Task instructions>
The answer is to be the data that follows, transcribed exactly, minus its pictures.

Supplied records>
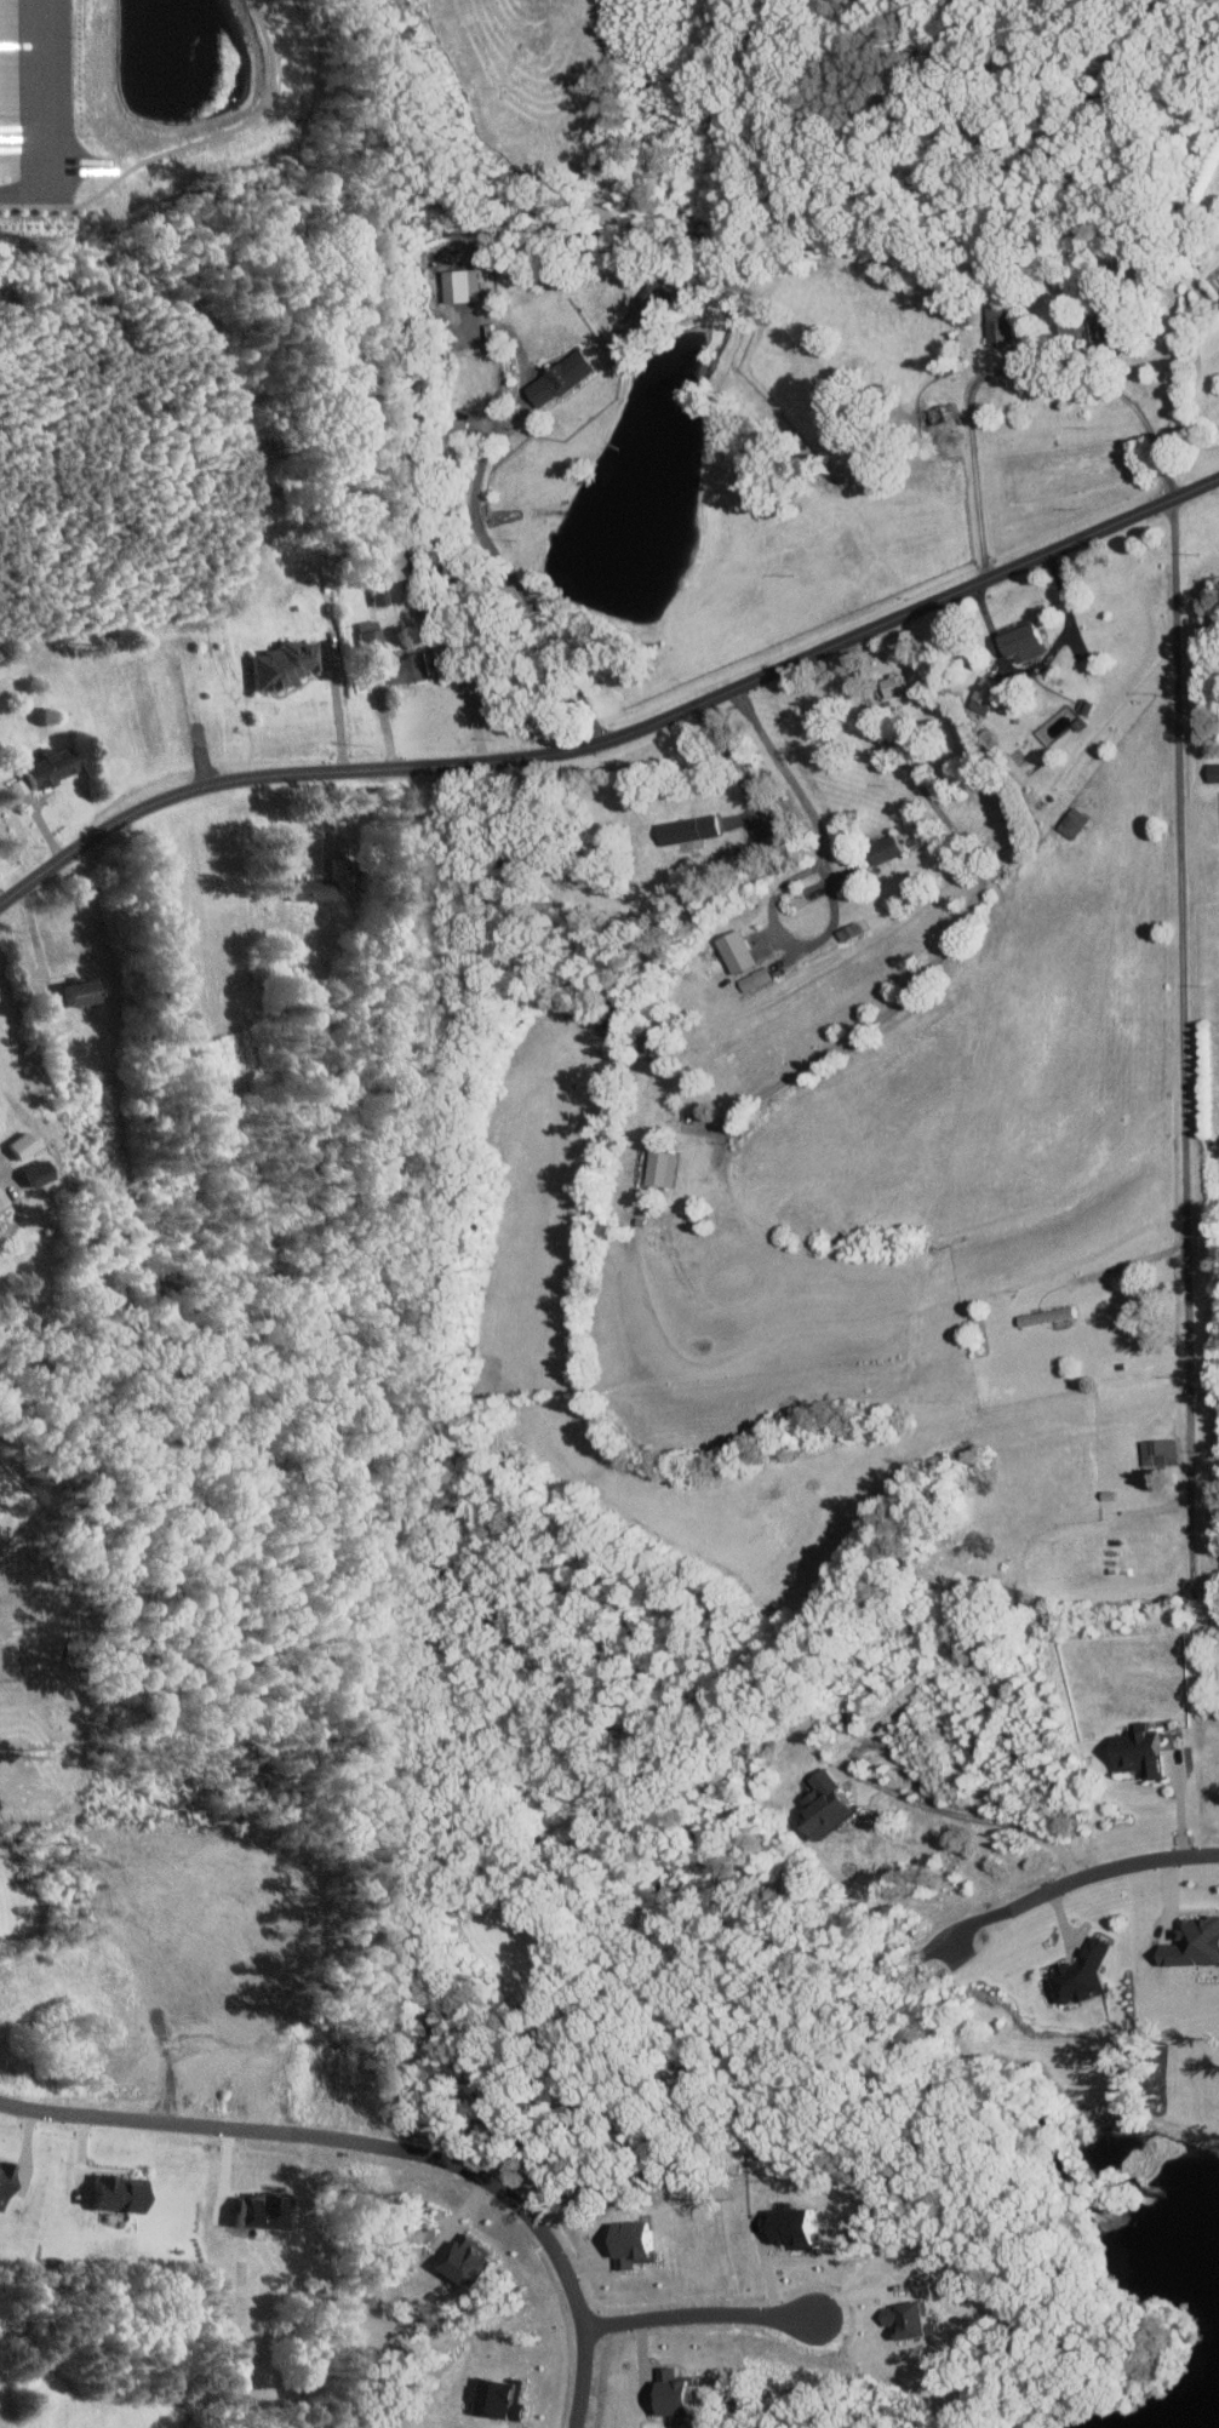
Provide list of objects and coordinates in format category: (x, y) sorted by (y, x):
road: (53, 120)
building: (651, 300)
building: (996, 326)
road: (1007, 370)
building: (567, 378)
building: (941, 415)
building: (419, 564)
road: (519, 593)
building: (384, 596)
building: (374, 637)
building: (1018, 640)
building: (290, 665)
building: (415, 669)
road: (458, 675)
building: (890, 682)
building: (980, 694)
road: (339, 711)
road: (617, 737)
road: (731, 762)
building: (55, 768)
building: (1211, 771)
building: (1069, 822)
building: (684, 829)
building: (879, 848)
road: (825, 878)
building: (318, 890)
road: (959, 924)
road: (39, 946)
building: (732, 949)
building: (751, 978)
building: (86, 994)
road: (1182, 1013)
building: (640, 1044)
building: (658, 1167)
building: (43, 1173)
road: (1136, 1262)
building: (1058, 1312)
building: (1156, 1451)
building: (1008, 1596)
building: (1133, 1751)
building: (820, 1804)
road: (982, 1815)
road: (1117, 1865)
road: (973, 1922)
building: (1190, 1942)
building: (1076, 1975)
road: (133, 2119)
building: (8, 2185)
building: (125, 2193)
road: (507, 2196)
building: (272, 2211)
building: (787, 2227)
building: (628, 2243)
building: (478, 2259)
road: (701, 2315)
building: (906, 2319)
building: (667, 2392)
building: (507, 2397)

Solution for this problem>
Provide list of objects and coordinates in format category: (x, y) sorted by (y, x):
road: (53, 120)
building: (651, 300)
building: (996, 326)
road: (1007, 370)
building: (567, 378)
building: (941, 415)
building: (419, 564)
road: (519, 593)
building: (384, 596)
building: (374, 637)
building: (1018, 640)
building: (290, 665)
building: (415, 669)
road: (458, 675)
building: (890, 682)
building: (980, 694)
road: (339, 711)
road: (617, 737)
road: (731, 762)
building: (55, 768)
building: (1211, 771)
building: (1069, 822)
building: (684, 829)
building: (879, 848)
road: (825, 878)
building: (318, 890)
road: (959, 924)
road: (39, 946)
building: (732, 949)
building: (751, 978)
building: (86, 994)
road: (1182, 1013)
building: (640, 1044)
building: (658, 1167)
building: (43, 1173)
road: (1136, 1262)
building: (1058, 1312)
building: (1156, 1451)
building: (1008, 1596)
building: (1133, 1751)
building: (820, 1804)
road: (982, 1815)
road: (1117, 1865)
road: (973, 1922)
building: (1190, 1942)
building: (1076, 1975)
road: (133, 2119)
building: (8, 2185)
building: (125, 2193)
road: (507, 2196)
building: (272, 2211)
building: (787, 2227)
building: (628, 2243)
building: (478, 2259)
road: (701, 2315)
building: (906, 2319)
building: (667, 2392)
building: (507, 2397)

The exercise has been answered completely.